## INSTRUCTIONS TO FOLLOW
Scan the data below for the string "brick". Copy every line where it appears.

============================================================

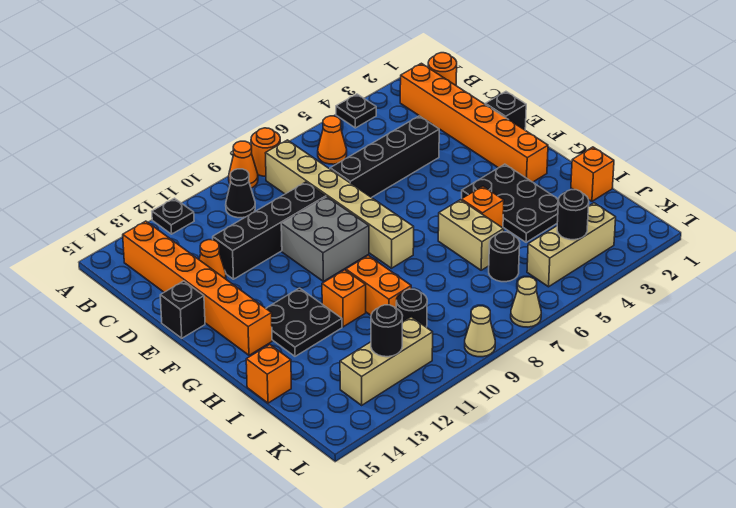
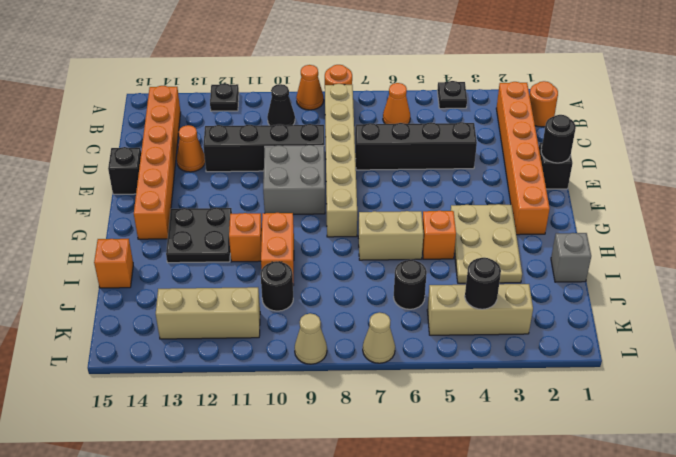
black plate G3:I4 level 1 -> tan plate G3:I4 level 1
tan brick H6:I6 level 1 -> tan brick H6:H7 level 1
orange brick I1 level 1 -> grey brick I1 level 1
black round brick K12 level 2 -> black round brick E1 level 2

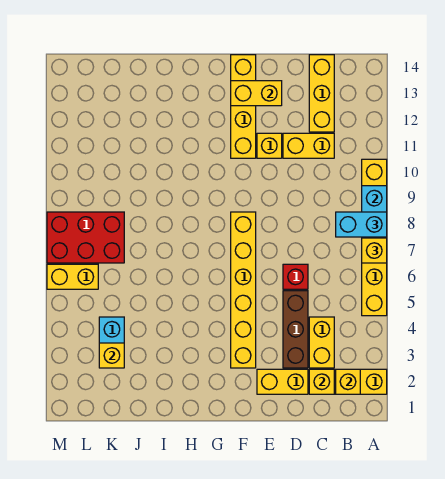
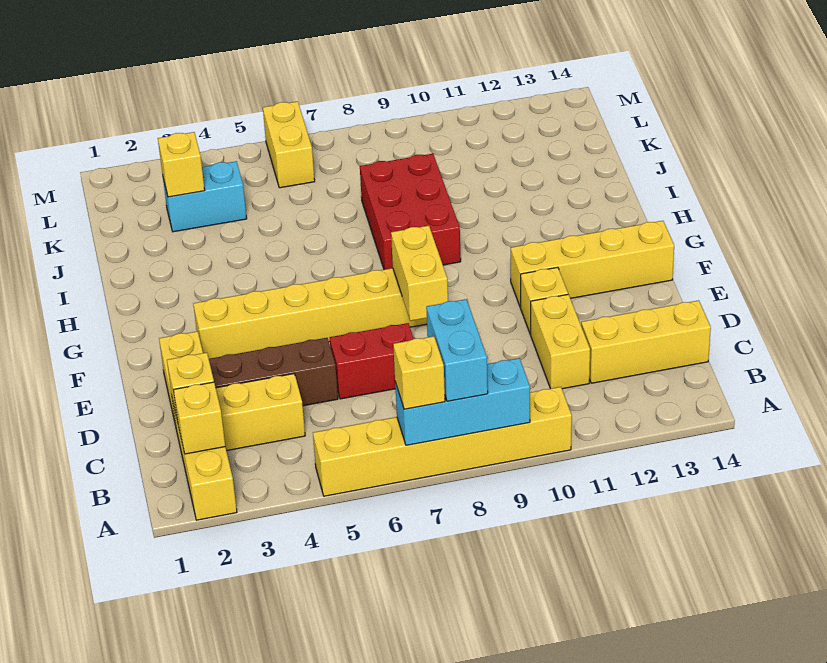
red brick D6 level 1 -> red brick D6:D7 level 1
yellow brick E13:F13 level 2 -> yellow brick E8:F8 level 2
red brick K7:M8 level 1 -> red brick H8:J9 level 1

============================================================

## RESPONSE
tan brick H6:I6 level 1 -> tan brick H6:H7 level 1
orange brick I1 level 1 -> grey brick I1 level 1
black round brick K12 level 2 -> black round brick E1 level 2
red brick D6 level 1 -> red brick D6:D7 level 1
yellow brick E13:F13 level 2 -> yellow brick E8:F8 level 2
red brick K7:M8 level 1 -> red brick H8:J9 level 1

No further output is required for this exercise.